Before-and-after scene images
-=-=-=-=-

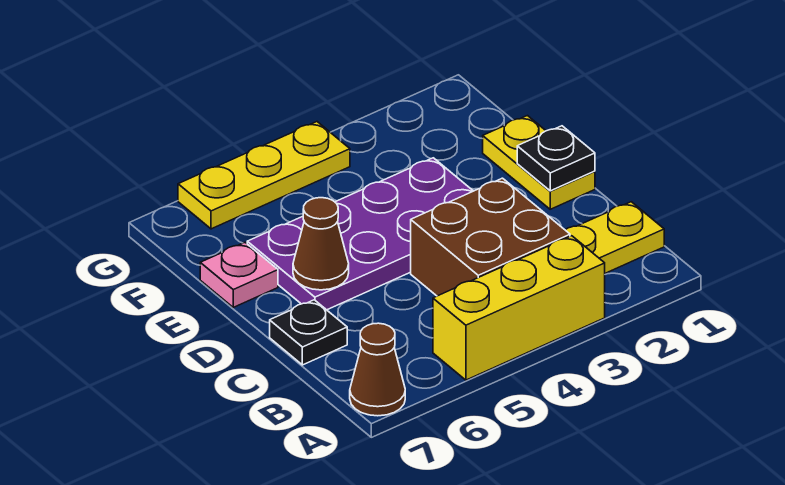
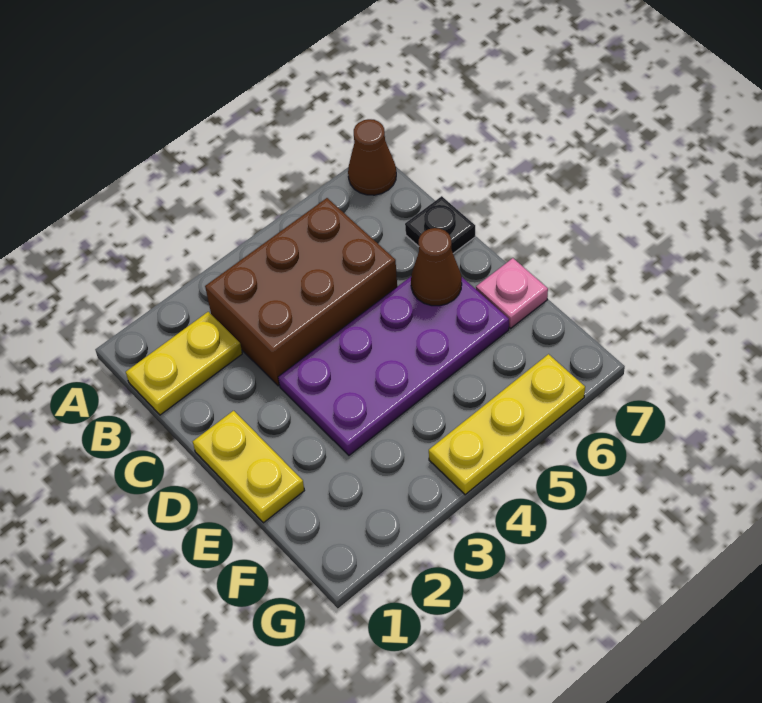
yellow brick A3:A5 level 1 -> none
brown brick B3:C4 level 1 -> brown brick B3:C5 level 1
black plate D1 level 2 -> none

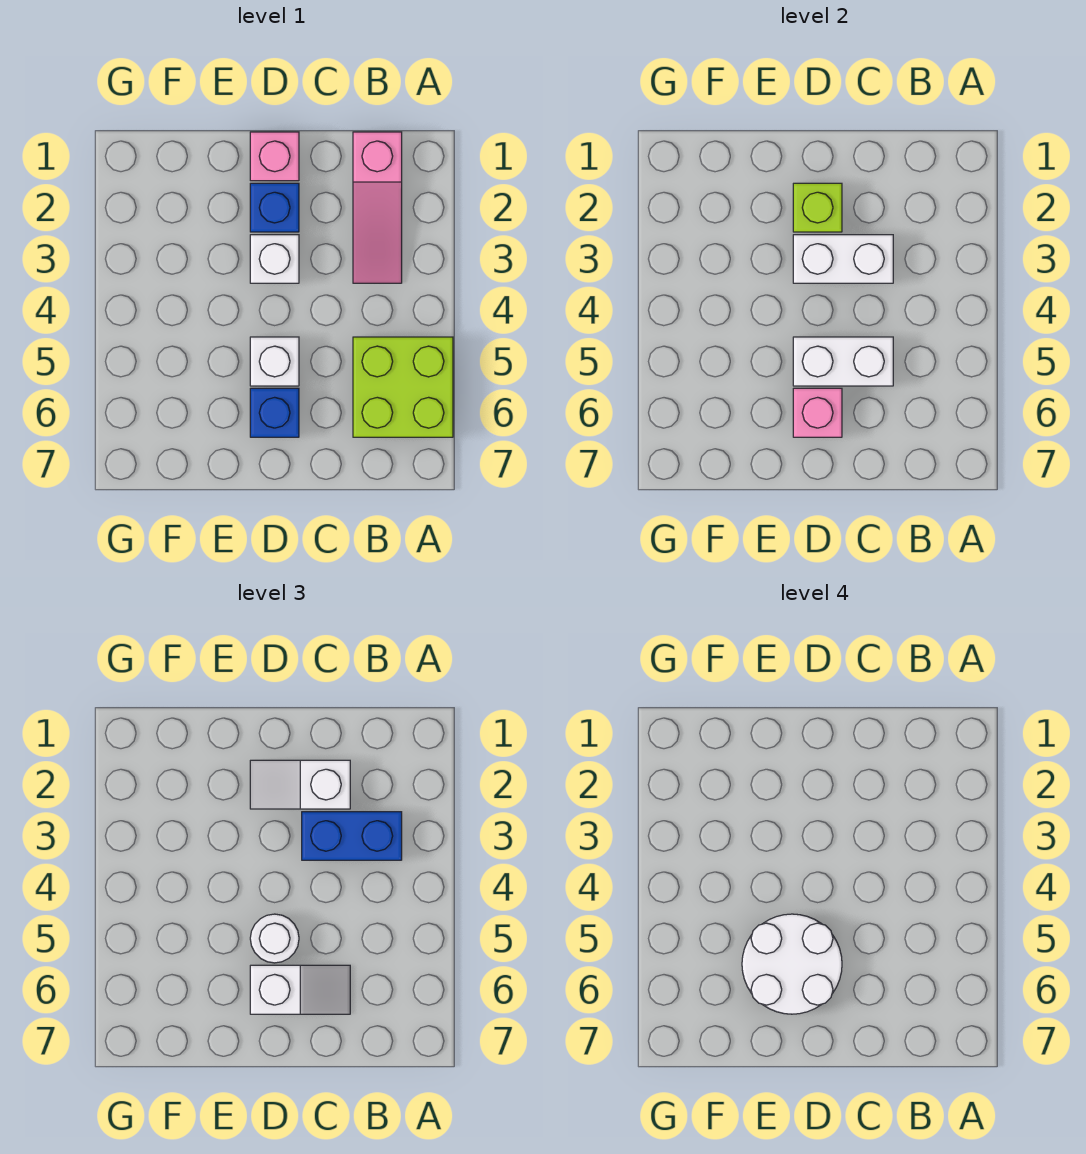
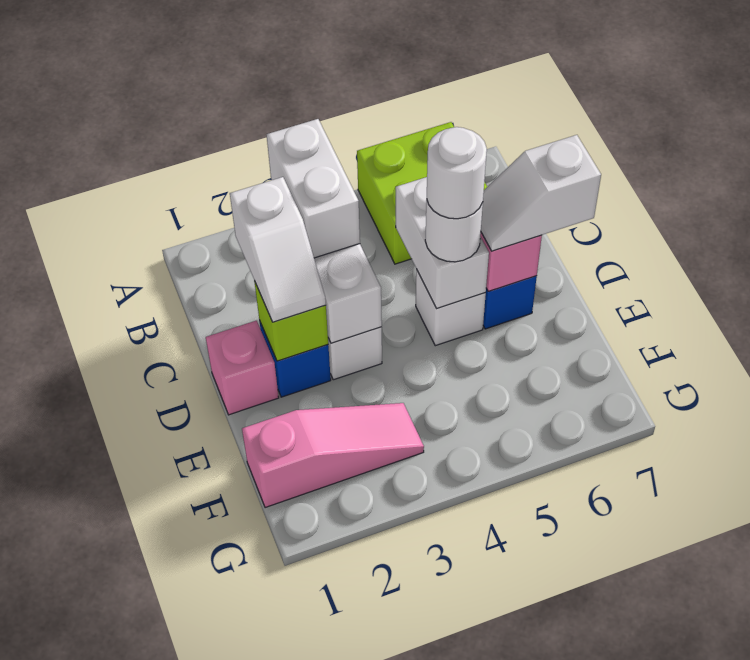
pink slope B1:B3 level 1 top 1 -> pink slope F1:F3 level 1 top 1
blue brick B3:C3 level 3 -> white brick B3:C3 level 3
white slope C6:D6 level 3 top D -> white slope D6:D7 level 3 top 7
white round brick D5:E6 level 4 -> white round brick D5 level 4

-=-=-=-=-

• Aim of the task
Look above for the line containing "black plate D1 level 2 -> none"; output that line and all lines after it through the last one exactly, without the pictures.

• Solution for this exercise
black plate D1 level 2 -> none

pink slope B1:B3 level 1 top 1 -> pink slope F1:F3 level 1 top 1
blue brick B3:C3 level 3 -> white brick B3:C3 level 3
white slope C6:D6 level 3 top D -> white slope D6:D7 level 3 top 7
white round brick D5:E6 level 4 -> white round brick D5 level 4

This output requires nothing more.